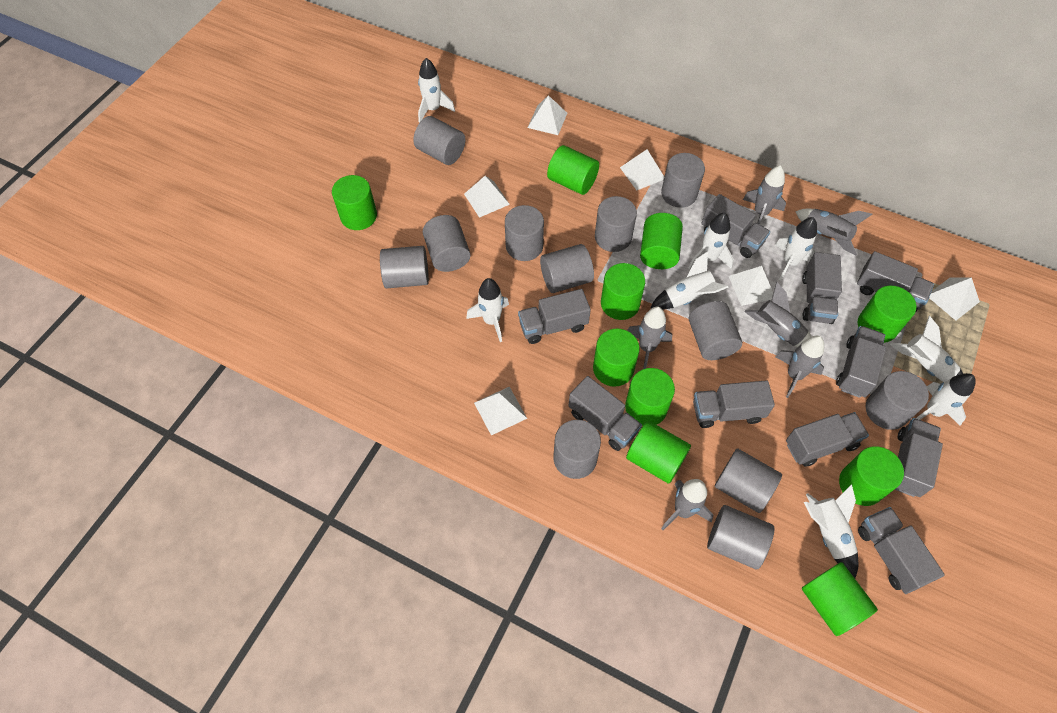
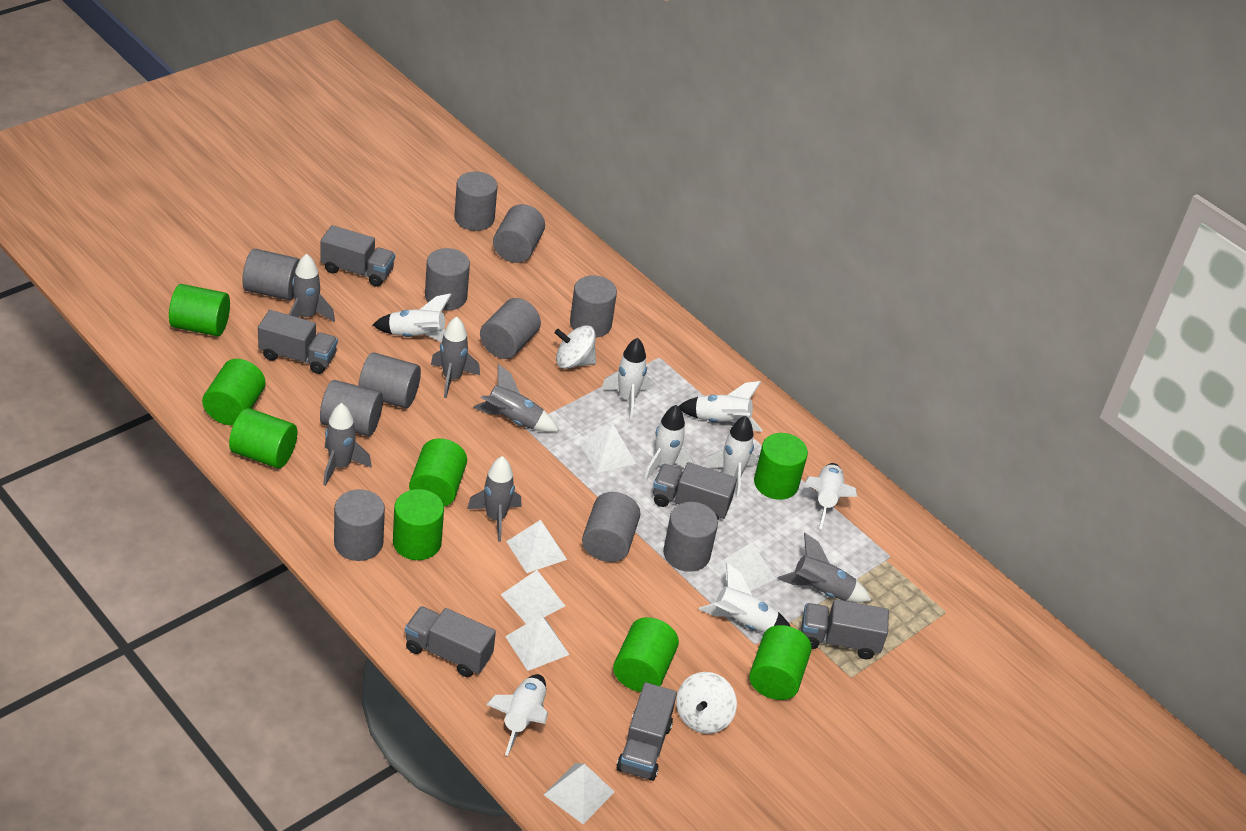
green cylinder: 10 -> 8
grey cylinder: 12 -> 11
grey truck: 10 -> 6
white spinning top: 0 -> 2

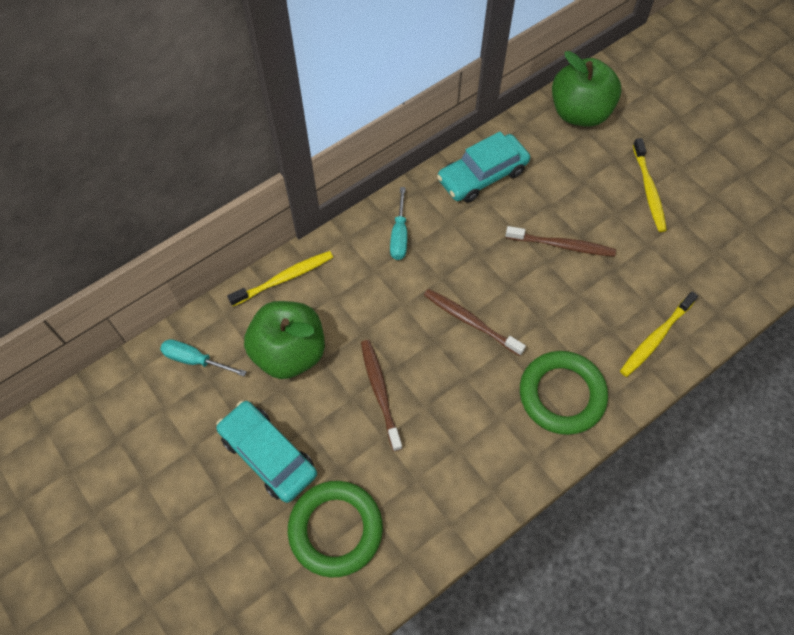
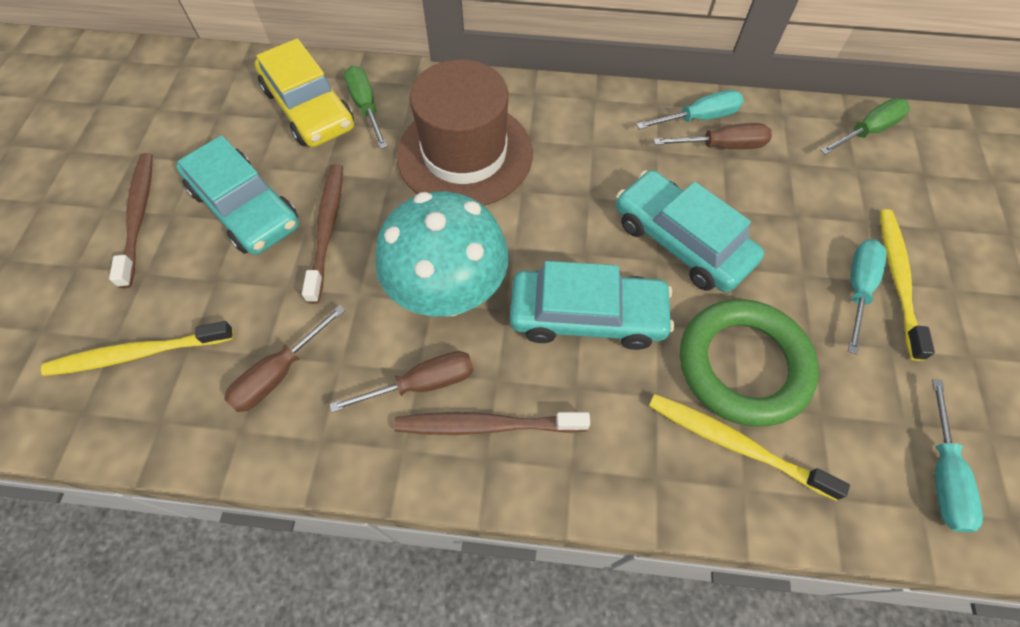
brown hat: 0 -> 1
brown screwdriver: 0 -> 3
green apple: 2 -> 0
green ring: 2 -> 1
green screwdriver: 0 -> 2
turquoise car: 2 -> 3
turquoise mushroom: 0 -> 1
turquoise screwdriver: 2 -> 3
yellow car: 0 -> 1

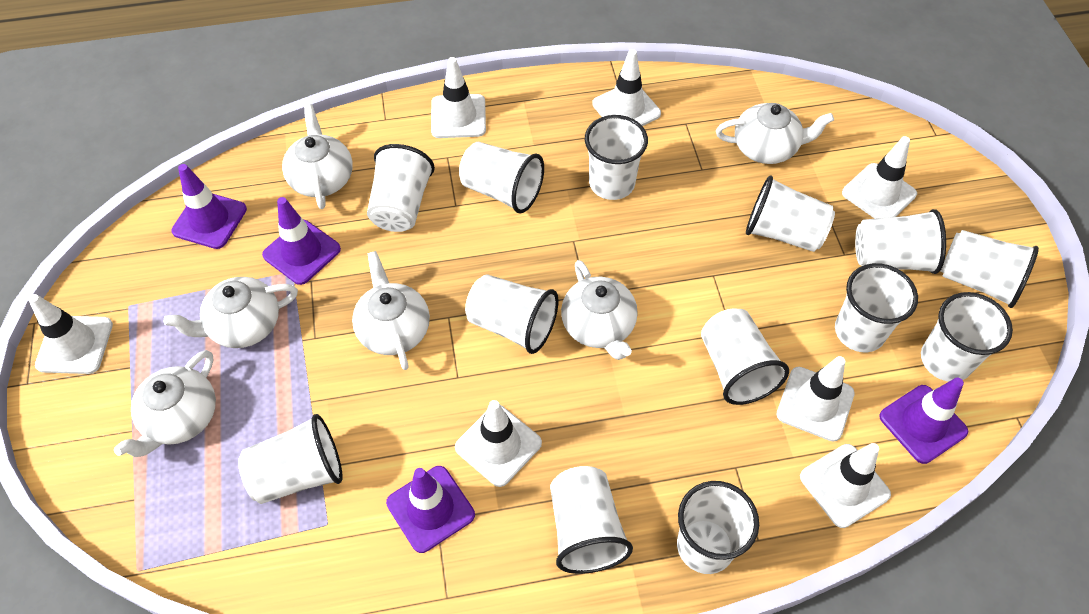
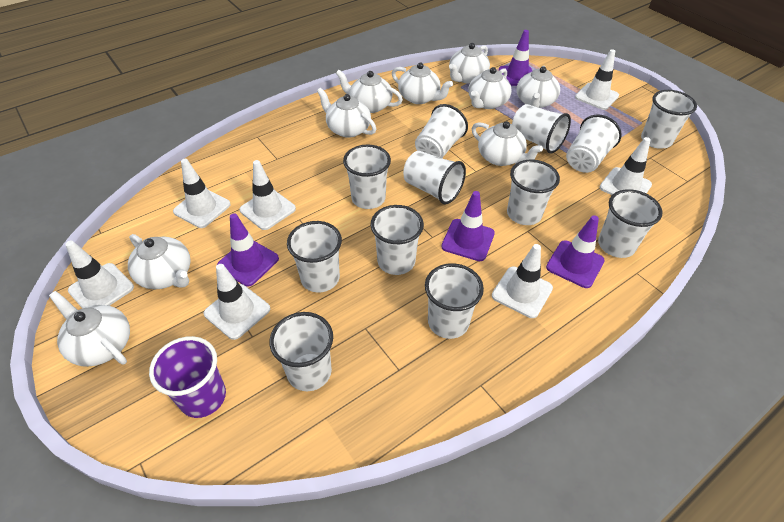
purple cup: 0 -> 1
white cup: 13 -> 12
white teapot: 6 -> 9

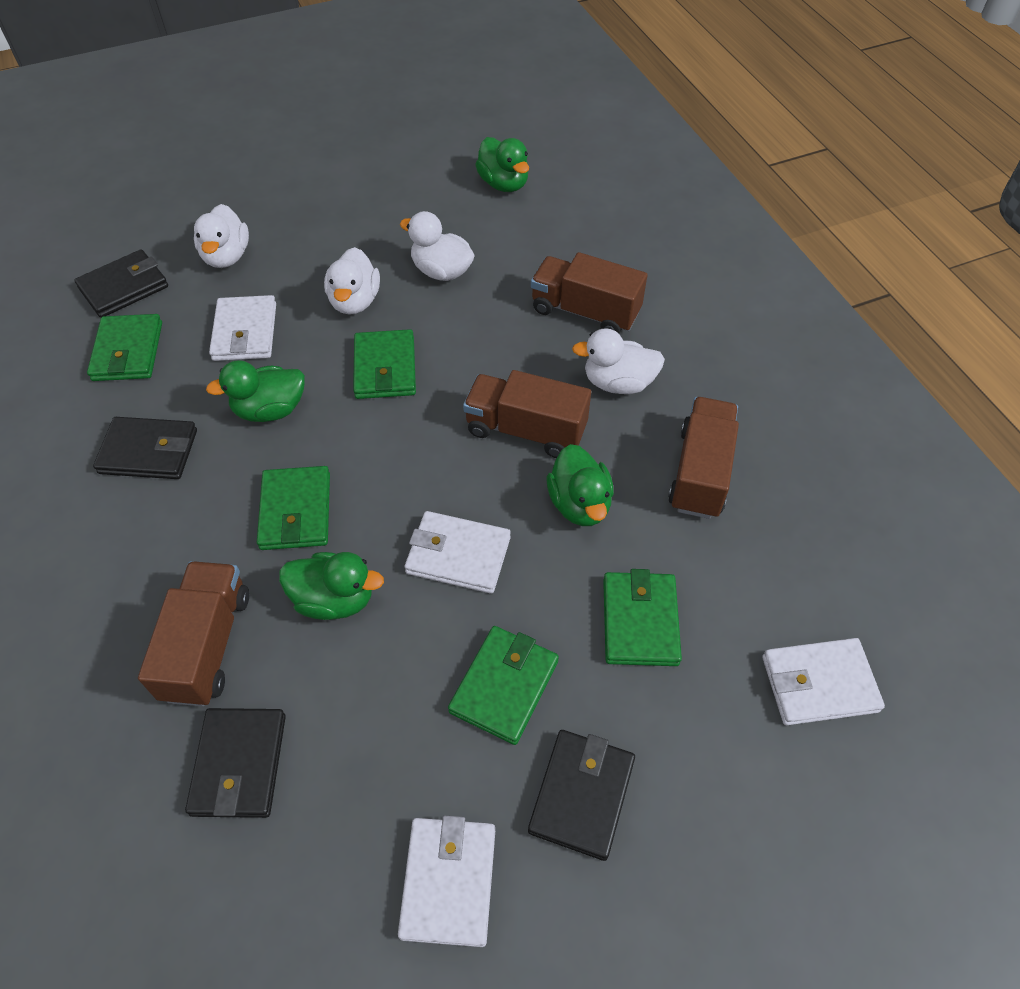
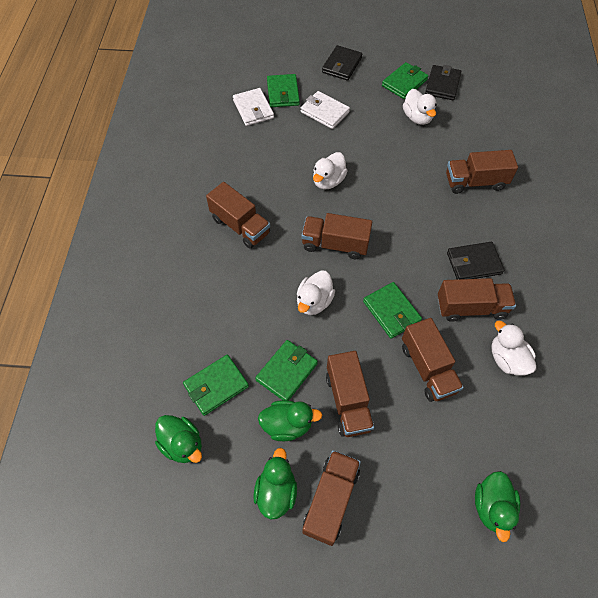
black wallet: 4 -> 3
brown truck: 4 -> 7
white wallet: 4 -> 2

::::

» **The task**
Could you reproduce exactly the lines from the first line of the listing through the line containing "brown truck: 4 -> 7", both included, with pictures left out?

» **Answer to the exercise**
green cylinder: 10 -> 8
grey cylinder: 12 -> 11
grey truck: 10 -> 6
white spinning top: 0 -> 2

brown hat: 0 -> 1
brown screwdriver: 0 -> 3
green apple: 2 -> 0
green ring: 2 -> 1
green screwdriver: 0 -> 2
turquoise car: 2 -> 3
turquoise mushroom: 0 -> 1
turquoise screwdriver: 2 -> 3
yellow car: 0 -> 1

purple cup: 0 -> 1
white cup: 13 -> 12
white teapot: 6 -> 9

black wallet: 4 -> 3
brown truck: 4 -> 7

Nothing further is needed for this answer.